Extracted records »
□ □ □ □
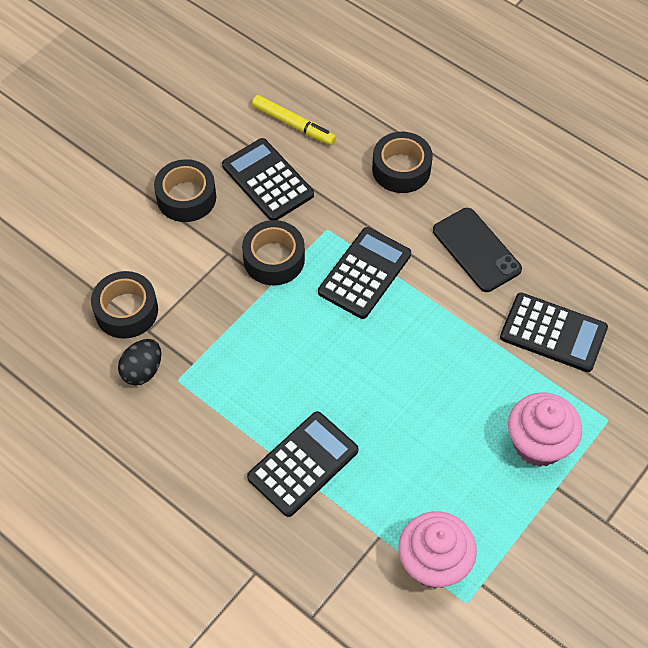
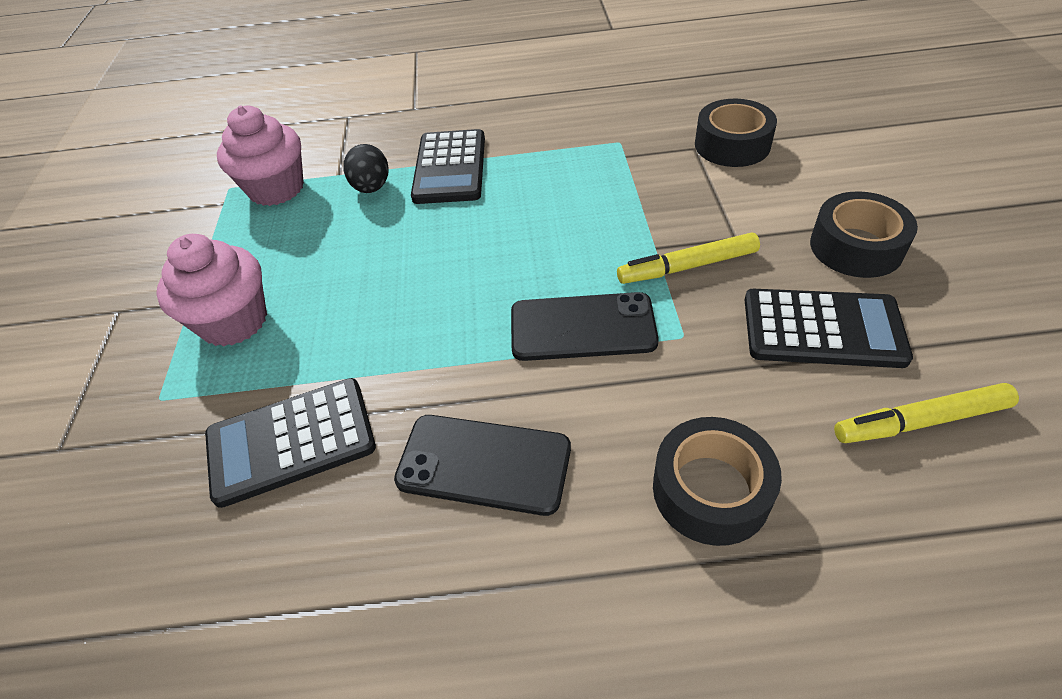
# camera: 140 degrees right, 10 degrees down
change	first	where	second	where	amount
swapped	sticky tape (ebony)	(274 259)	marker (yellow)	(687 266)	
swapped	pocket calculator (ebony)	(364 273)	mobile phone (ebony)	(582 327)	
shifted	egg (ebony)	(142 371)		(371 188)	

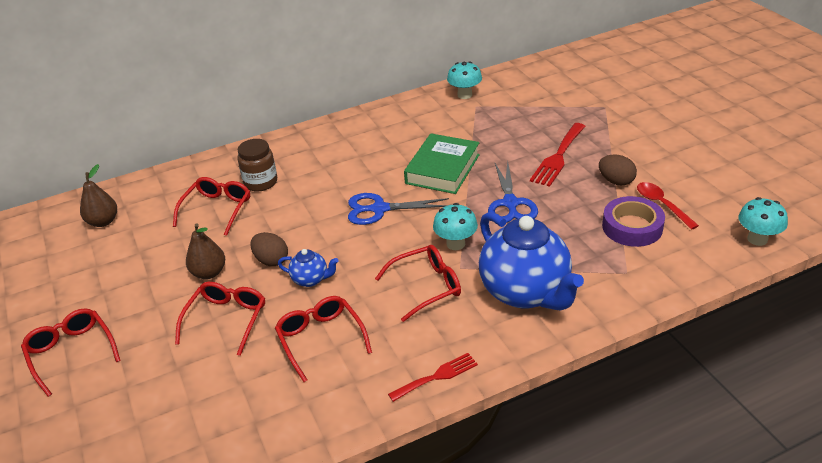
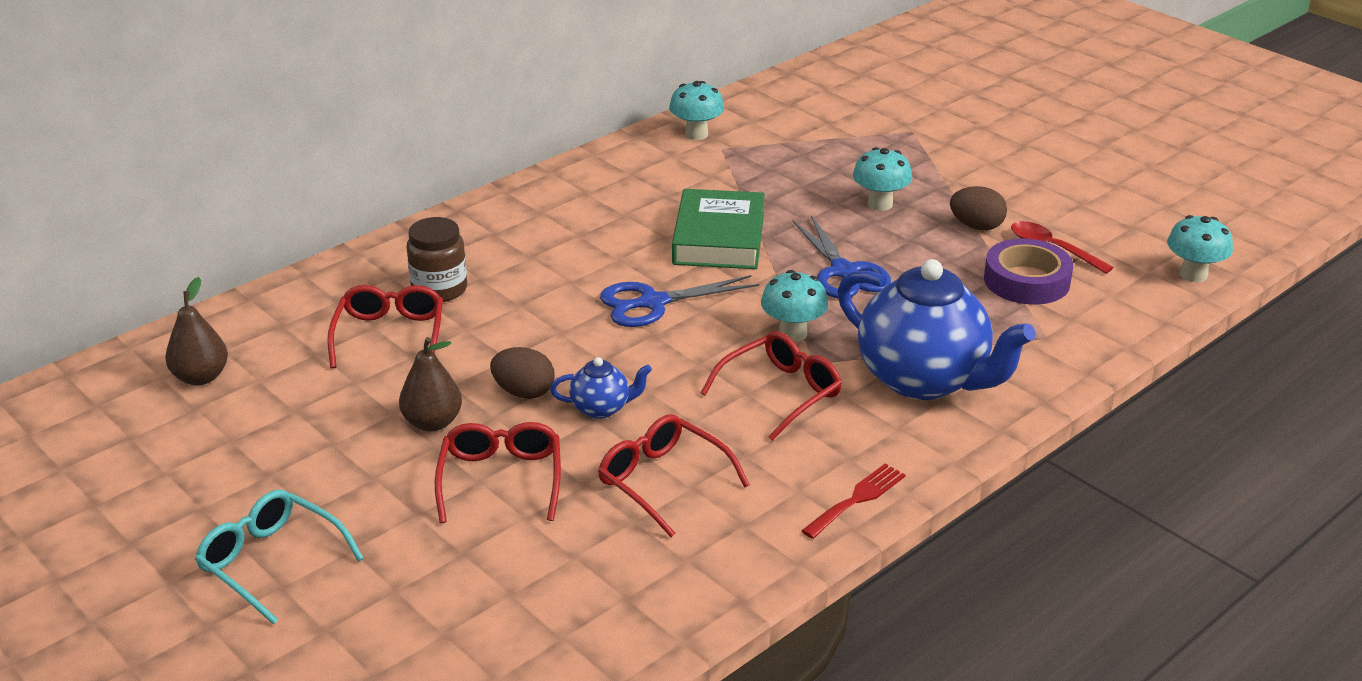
# camera: 20 degrees left, 5 degrees down
change	first	where	second	where	amount
swapped	table fork (red)	(558 157)	mushroom (teal)	(880 204)	
repainted	eyeglasses (red)	(71 353)	eyeglasses (teal)	(271 562)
□ □ □ □
PROBLEM DESCRIPTION » Images stay out, but the rest of the records must be retyped exactly.

TASK RESULT »
# camera: 140 degrees right, 10 degrees down
change	first	where	second	where	amount
swapped	sticky tape (ebony)	(274 259)	marker (yellow)	(687 266)	
swapped	pocket calculator (ebony)	(364 273)	mobile phone (ebony)	(582 327)	
shifted	egg (ebony)	(142 371)		(371 188)	

# camera: 20 degrees left, 5 degrees down
change	first	where	second	where	amount
swapped	table fork (red)	(558 157)	mushroom (teal)	(880 204)	
repainted	eyeglasses (red)	(71 353)	eyeglasses (teal)	(271 562)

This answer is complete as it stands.